■ Input ■

BEGIN

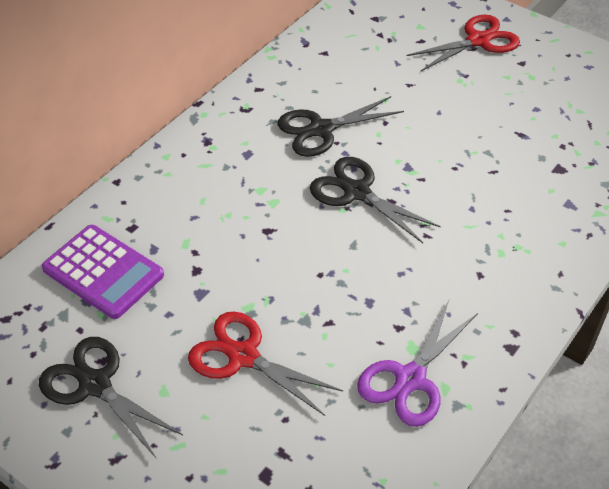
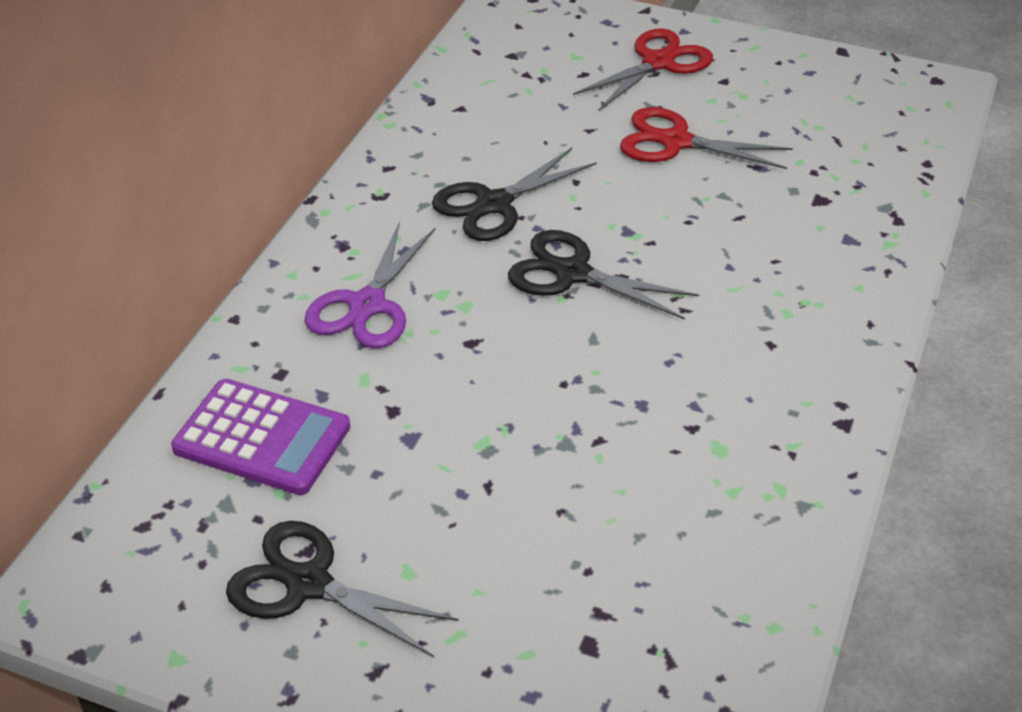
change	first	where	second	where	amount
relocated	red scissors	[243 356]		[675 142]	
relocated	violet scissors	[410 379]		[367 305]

END
BEGIN

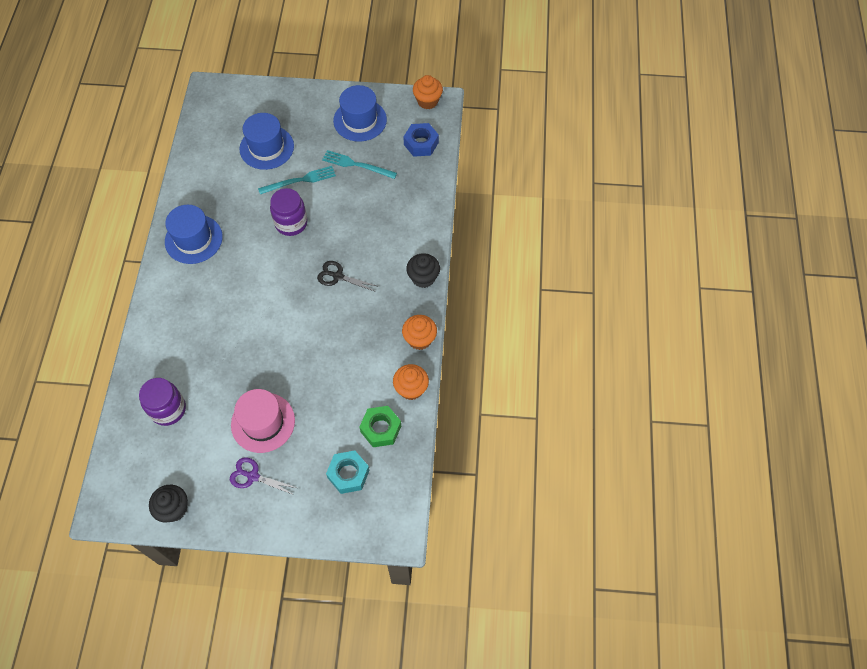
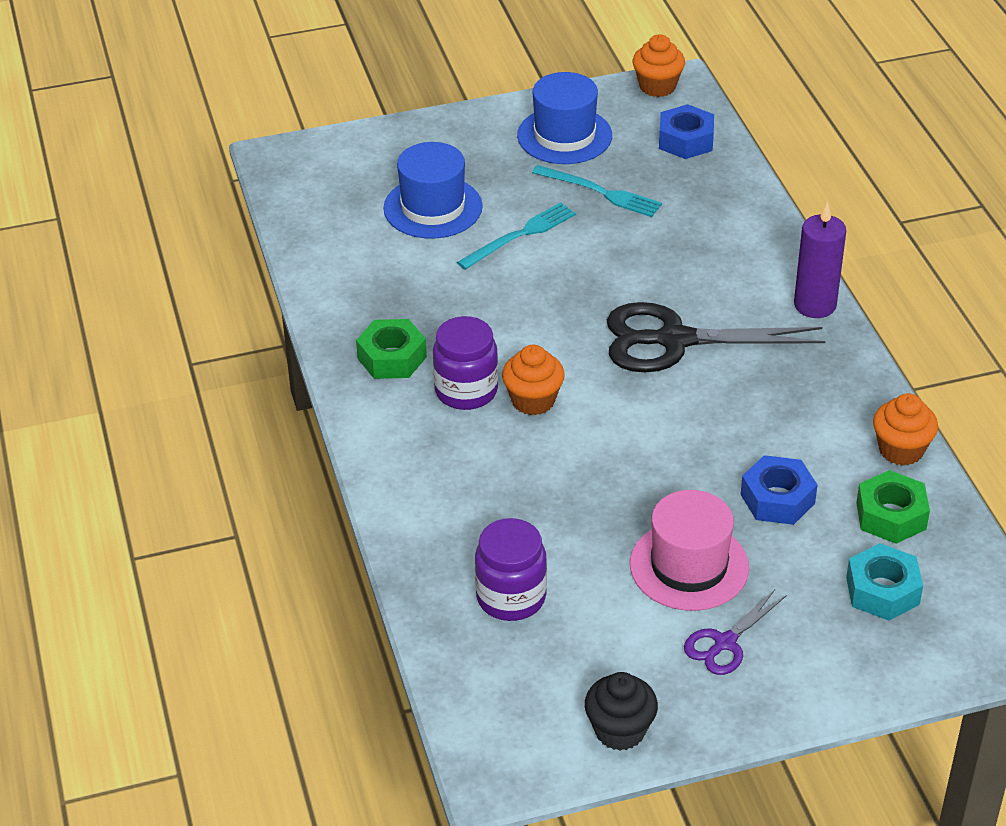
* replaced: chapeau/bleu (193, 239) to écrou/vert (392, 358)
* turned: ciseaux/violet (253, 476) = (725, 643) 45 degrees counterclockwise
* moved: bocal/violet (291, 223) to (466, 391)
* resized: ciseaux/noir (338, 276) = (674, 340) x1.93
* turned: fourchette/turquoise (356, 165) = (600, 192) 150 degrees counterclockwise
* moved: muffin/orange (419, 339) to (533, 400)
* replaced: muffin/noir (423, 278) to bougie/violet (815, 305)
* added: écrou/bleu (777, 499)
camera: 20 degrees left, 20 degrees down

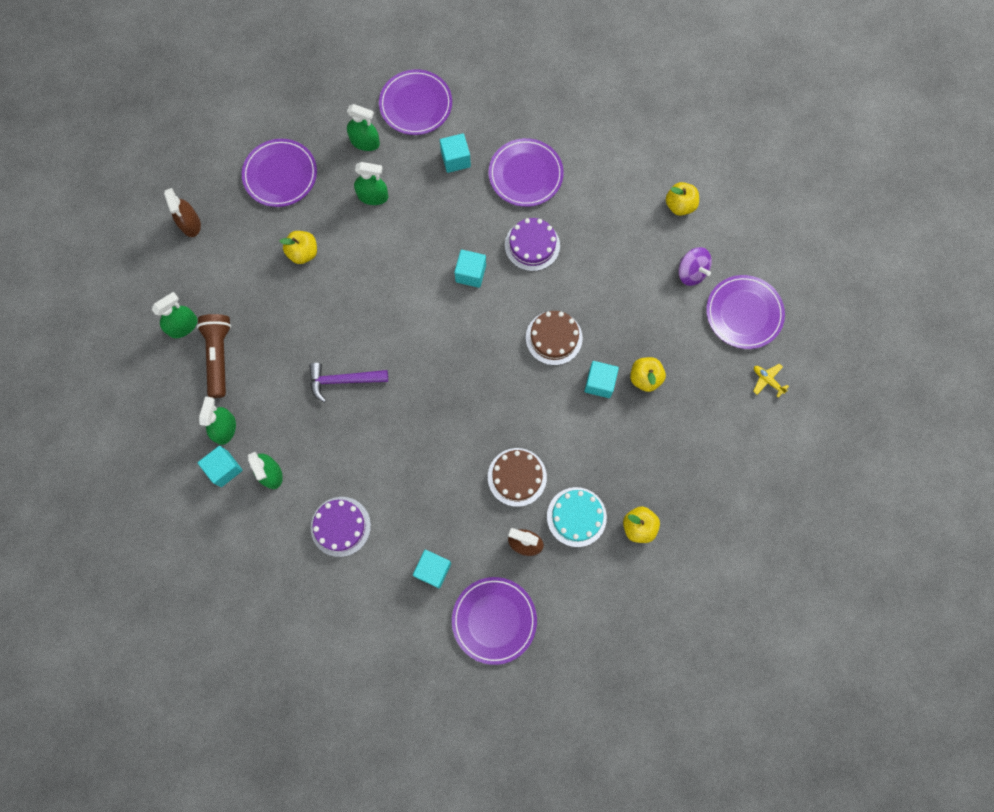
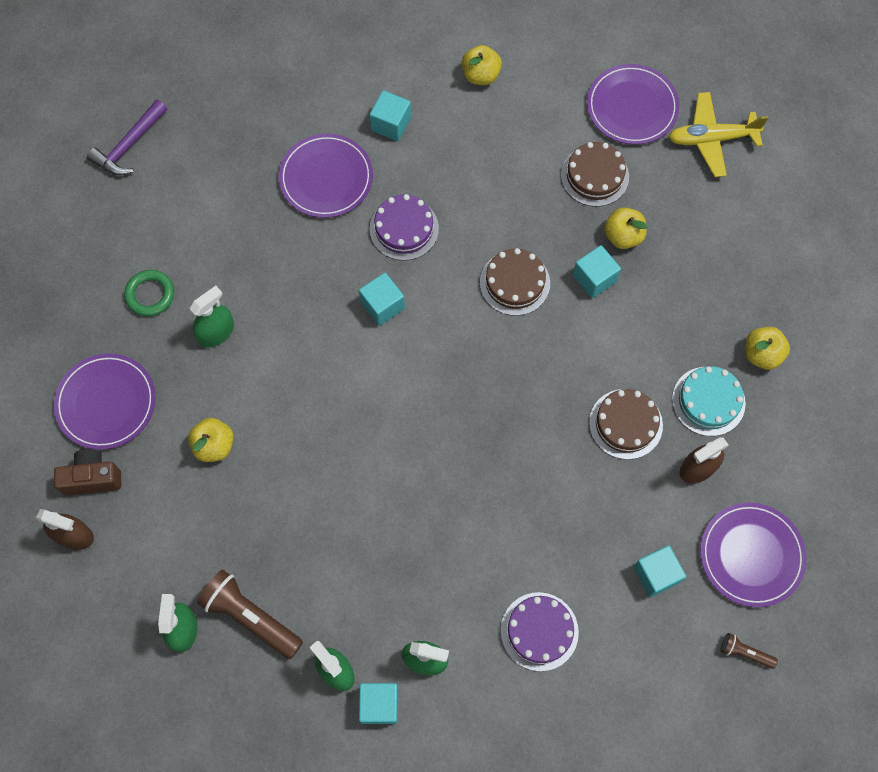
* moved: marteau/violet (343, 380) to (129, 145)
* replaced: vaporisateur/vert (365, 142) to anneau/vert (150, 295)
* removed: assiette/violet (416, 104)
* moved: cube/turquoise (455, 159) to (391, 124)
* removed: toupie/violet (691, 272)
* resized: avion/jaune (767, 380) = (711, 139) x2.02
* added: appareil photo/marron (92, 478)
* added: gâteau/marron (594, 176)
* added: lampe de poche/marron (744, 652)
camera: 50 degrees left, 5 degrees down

END

■ Work task ■
All that is wanted is a faithful reproduction of the line above with "45 degrees counterclockwise", the line with "écrou/bleu (777, 499)", and every line in between.

■ Solution for this task ■
* turned: ciseaux/violet (253, 476) = (725, 643) 45 degrees counterclockwise
* moved: bocal/violet (291, 223) to (466, 391)
* resized: ciseaux/noir (338, 276) = (674, 340) x1.93
* turned: fourchette/turquoise (356, 165) = (600, 192) 150 degrees counterclockwise
* moved: muffin/orange (419, 339) to (533, 400)
* replaced: muffin/noir (423, 278) to bougie/violet (815, 305)
* added: écrou/bleu (777, 499)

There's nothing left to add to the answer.